Stored data entries
++++++++

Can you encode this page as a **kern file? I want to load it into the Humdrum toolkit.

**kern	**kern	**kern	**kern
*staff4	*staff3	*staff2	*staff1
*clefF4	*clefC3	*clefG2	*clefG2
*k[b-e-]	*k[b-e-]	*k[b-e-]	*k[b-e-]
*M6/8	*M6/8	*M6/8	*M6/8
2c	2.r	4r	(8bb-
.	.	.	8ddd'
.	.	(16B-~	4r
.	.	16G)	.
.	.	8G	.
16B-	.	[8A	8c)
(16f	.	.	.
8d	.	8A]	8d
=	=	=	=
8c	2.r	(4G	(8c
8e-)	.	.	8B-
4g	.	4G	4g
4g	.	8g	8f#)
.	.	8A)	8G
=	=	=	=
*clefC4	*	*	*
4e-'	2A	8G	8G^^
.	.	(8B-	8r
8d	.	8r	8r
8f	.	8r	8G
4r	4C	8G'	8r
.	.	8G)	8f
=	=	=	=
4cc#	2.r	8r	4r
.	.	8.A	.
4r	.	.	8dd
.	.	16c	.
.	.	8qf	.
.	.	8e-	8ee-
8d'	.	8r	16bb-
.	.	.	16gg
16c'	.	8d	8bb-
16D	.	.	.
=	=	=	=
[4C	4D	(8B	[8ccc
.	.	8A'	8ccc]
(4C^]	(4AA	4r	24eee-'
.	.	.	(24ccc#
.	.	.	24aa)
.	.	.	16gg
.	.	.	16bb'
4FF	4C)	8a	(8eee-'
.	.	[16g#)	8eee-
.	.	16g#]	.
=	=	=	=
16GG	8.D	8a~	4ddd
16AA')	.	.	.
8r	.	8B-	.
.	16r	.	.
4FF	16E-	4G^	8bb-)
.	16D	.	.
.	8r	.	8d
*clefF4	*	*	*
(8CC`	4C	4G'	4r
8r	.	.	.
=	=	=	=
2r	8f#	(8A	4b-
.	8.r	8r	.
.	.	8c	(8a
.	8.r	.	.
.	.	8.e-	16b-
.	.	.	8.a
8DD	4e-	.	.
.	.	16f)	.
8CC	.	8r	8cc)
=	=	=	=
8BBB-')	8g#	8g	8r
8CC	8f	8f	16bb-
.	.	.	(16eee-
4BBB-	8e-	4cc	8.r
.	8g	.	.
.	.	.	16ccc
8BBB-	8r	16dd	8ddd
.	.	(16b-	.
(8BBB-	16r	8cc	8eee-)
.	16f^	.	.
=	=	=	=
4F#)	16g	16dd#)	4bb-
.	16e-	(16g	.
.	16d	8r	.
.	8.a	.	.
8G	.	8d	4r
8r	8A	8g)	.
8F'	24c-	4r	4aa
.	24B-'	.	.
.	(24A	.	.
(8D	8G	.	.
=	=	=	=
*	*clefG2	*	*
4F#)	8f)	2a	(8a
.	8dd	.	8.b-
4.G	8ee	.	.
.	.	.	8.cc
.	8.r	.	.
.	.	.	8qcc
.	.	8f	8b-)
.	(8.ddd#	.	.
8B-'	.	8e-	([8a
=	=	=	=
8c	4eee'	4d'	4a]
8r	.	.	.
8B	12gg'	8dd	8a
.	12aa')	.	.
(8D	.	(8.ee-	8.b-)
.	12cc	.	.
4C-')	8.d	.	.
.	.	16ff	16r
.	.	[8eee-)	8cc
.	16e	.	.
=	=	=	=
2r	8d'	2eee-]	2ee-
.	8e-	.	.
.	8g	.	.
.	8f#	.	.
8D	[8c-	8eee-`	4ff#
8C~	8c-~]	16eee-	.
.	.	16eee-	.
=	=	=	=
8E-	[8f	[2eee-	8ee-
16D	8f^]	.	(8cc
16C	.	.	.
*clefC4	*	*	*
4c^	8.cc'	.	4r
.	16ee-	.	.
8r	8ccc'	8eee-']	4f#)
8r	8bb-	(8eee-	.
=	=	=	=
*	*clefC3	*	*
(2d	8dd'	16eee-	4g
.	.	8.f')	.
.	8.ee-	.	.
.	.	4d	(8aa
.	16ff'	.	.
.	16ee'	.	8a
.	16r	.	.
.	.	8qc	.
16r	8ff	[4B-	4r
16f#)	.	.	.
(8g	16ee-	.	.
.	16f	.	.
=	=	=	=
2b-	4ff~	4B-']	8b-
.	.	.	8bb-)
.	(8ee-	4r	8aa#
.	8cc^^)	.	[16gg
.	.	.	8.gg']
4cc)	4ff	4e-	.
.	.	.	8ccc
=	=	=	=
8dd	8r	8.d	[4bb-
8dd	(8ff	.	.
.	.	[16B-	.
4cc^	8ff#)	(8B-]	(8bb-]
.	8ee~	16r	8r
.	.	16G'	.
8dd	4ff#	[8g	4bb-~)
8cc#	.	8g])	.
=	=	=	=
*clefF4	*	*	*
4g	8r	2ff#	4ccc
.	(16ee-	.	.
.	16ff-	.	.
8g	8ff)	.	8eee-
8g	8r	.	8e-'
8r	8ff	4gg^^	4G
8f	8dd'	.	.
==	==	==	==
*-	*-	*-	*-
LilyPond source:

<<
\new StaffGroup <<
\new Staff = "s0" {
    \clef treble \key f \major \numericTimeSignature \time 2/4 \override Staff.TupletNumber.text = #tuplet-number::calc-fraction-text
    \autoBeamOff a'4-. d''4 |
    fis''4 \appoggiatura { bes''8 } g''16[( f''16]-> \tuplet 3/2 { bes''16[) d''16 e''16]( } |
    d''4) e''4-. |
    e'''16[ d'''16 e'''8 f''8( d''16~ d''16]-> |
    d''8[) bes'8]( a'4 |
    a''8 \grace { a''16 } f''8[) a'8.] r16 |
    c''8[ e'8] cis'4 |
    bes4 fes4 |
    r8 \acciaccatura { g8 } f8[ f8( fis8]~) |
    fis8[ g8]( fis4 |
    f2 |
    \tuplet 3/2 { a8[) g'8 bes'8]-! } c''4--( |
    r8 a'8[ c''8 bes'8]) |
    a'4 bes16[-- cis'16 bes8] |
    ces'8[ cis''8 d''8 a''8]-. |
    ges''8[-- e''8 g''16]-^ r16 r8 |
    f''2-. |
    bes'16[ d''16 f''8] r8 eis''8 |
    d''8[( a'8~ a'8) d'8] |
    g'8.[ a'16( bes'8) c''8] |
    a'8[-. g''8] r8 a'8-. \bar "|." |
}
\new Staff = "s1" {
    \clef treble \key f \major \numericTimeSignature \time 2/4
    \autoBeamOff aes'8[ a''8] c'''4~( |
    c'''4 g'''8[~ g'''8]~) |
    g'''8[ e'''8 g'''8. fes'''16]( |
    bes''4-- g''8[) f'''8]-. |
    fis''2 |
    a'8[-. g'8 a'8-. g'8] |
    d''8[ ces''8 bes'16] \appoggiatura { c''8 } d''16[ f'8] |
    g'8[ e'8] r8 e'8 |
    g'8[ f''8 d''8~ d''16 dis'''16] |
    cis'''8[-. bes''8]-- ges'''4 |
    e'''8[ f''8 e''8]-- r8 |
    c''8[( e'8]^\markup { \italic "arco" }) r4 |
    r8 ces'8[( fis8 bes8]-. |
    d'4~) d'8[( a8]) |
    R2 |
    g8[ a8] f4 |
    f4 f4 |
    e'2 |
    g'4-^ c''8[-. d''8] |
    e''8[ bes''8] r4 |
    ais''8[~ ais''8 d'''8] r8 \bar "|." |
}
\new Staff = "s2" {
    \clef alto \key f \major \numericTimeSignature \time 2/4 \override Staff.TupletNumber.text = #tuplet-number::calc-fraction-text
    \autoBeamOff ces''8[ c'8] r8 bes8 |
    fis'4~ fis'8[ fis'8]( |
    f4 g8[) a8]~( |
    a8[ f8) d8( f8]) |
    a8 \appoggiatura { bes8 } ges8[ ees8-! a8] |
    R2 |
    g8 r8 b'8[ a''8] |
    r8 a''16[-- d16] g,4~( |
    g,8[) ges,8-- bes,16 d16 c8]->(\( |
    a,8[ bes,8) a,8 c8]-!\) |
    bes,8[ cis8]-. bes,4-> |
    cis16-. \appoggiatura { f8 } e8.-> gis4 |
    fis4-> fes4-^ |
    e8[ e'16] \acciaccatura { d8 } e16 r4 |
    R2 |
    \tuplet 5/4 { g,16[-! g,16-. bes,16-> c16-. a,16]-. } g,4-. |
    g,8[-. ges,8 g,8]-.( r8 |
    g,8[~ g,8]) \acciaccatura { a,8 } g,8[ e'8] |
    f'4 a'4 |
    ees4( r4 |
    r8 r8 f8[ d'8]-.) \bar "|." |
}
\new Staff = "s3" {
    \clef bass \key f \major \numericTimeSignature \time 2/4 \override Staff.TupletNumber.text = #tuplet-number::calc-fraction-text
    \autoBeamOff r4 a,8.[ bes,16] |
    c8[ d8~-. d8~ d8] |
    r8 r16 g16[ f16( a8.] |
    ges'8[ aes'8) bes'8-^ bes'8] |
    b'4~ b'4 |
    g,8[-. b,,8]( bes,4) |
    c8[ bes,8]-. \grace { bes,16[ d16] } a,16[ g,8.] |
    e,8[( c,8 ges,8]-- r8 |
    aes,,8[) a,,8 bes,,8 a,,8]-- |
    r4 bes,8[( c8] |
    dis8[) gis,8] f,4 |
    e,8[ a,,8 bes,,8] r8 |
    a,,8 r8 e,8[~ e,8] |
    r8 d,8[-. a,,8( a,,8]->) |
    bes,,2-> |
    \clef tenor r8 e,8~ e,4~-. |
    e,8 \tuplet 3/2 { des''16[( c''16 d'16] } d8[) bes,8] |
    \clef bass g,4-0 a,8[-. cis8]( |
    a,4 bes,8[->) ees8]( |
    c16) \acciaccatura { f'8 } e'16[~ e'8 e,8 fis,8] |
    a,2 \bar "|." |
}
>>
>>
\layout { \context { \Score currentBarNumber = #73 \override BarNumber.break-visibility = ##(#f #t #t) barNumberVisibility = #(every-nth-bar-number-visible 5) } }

++++++++

Which lines in the items above contain the string "appoggiatura"? Copy each of them in full.

- _EXERCISE RESPONSE_:
    fis''4 \appoggiatura { bes''8 } g''16[( f''16]-> \tuplet 3/2 { bes''16[) d''16 e''16]( } |
    d''8[ ces''8 bes'16] \appoggiatura { c''8 } d''16[ f'8] |
    a8 \appoggiatura { bes8 } ges8[ ees8-! a8] |
    cis16-. \appoggiatura { f8 } e8.-> gis4 |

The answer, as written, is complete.